*THE PROBLEM:*
Exact copy, no pictures: restate each entry below word for word.

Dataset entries
↓↓↓
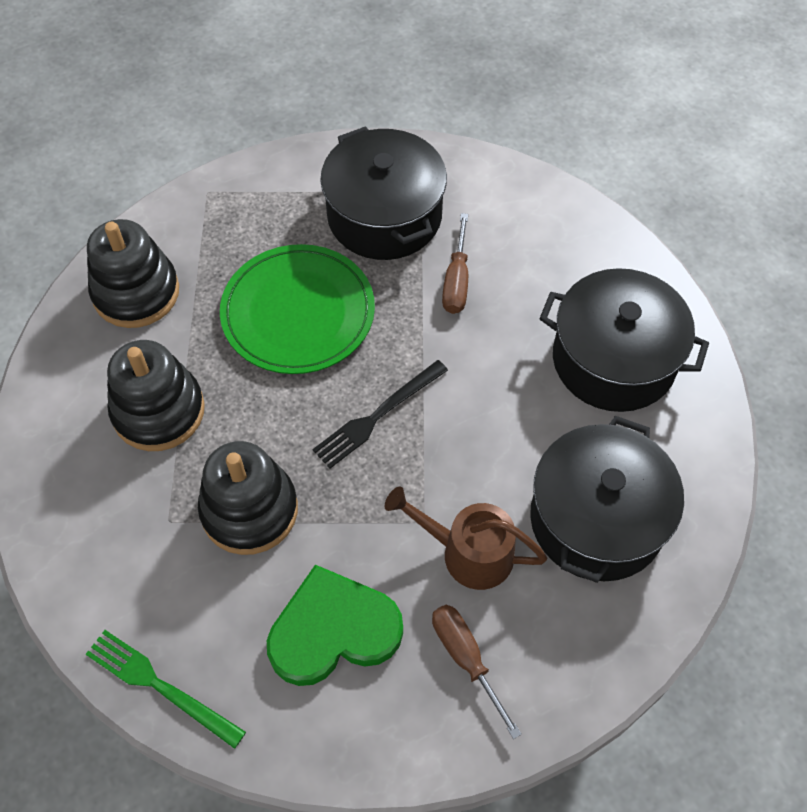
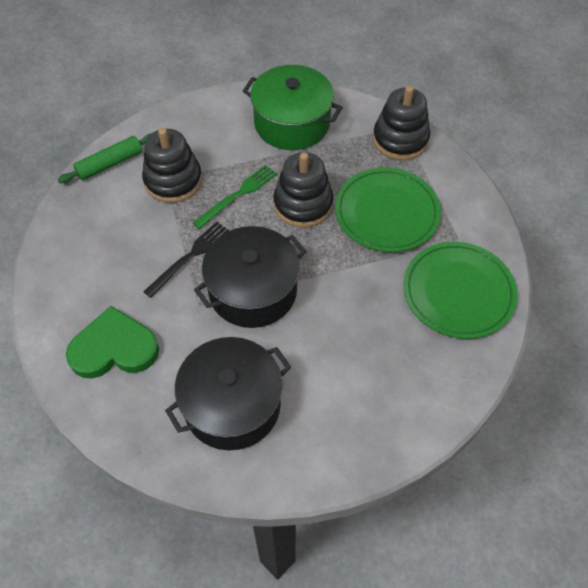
black pot: 3 -> 2
brown screwdriver: 2 -> 0
brown watering can: 1 -> 0
green plate: 1 -> 2
green pot: 0 -> 1
green rolling pin: 0 -> 1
↑↑↑
*WRITTEN SOLUTION:*
black pot: 3 -> 2
brown screwdriver: 2 -> 0
brown watering can: 1 -> 0
green plate: 1 -> 2
green pot: 0 -> 1
green rolling pin: 0 -> 1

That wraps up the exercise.